> Problem
The lines from the one containing "purple hourglass [135,150,228,279]" through the end of the entries are what to output; reproduce them exactly and add nothing.

......

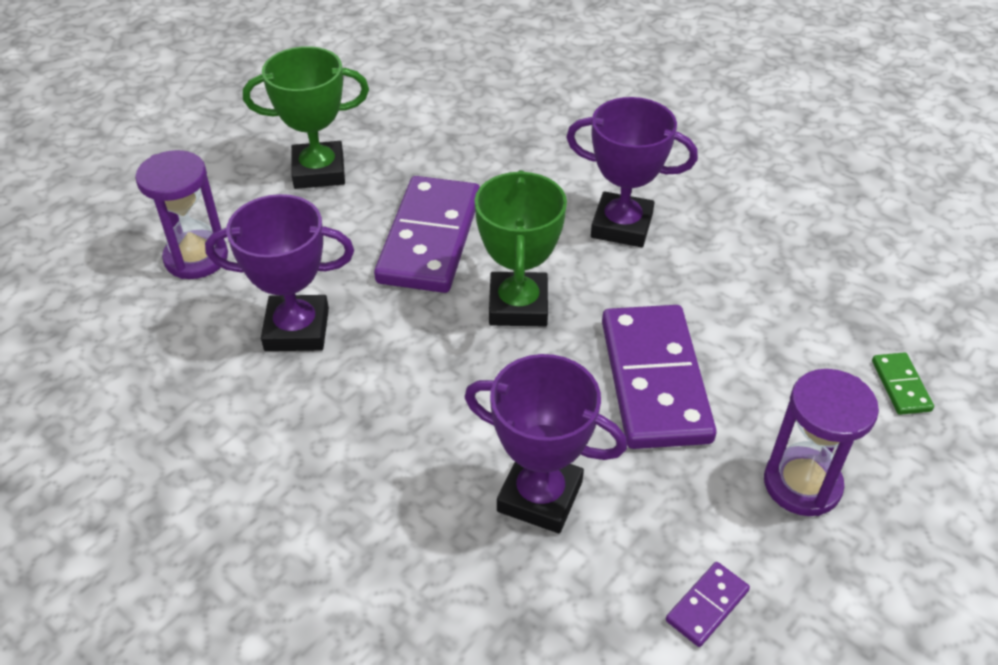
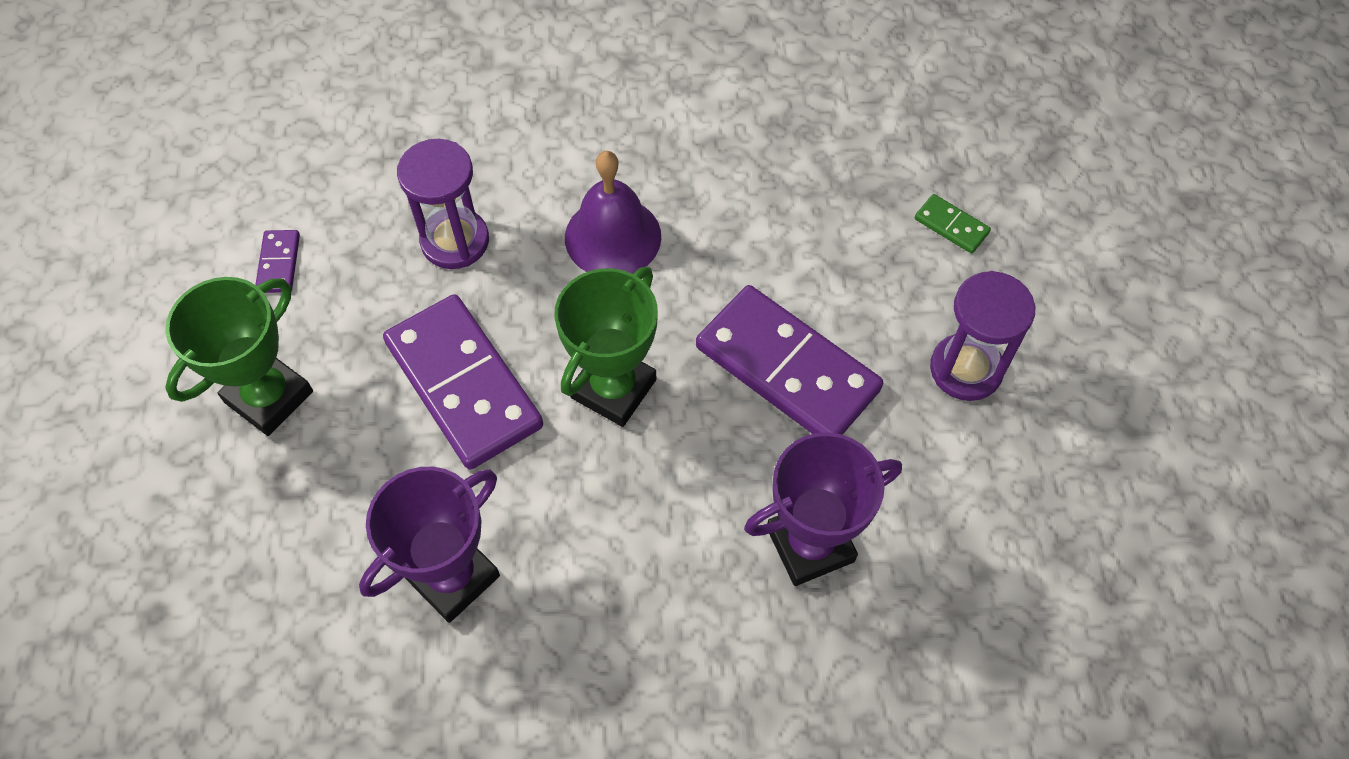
camera: 45 degrees left, 15 degrees up
purple hourglass [135,150,228,279] -> purple hourglass moved to [397,139,489,269]
green trophy [475,170,567,326] -> green trophy turned 75 degrees clockwise [554,267,658,427]
purple trophy [566,97,698,247] -> purple bell [565,151,661,274]
purple domino [666,562,750,647] -> purple domino moved to [255,230,300,293]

......

> Answer section
purple hourglass [135,150,228,279] -> purple hourglass moved to [397,139,489,269]
green trophy [475,170,567,326] -> green trophy turned 75 degrees clockwise [554,267,658,427]
purple trophy [566,97,698,247] -> purple bell [565,151,661,274]
purple domino [666,562,750,647] -> purple domino moved to [255,230,300,293]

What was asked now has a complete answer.